**Task**.
Recast each of the rows below as a JSON list of strings, one string per line, leaving out blank lines.

**Supplied entries**.

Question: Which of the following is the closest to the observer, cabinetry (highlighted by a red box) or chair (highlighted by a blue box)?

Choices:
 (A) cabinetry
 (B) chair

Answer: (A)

**Solution below**.
[
  "Question: Which of the following is the closest to the observer, cabinetry (highlighted by a red box) or chair (highlighted by a blue box)?",
  "Choices:",
  " (A) cabinetry",
  " (B) chair",
  "Answer: (A)"
]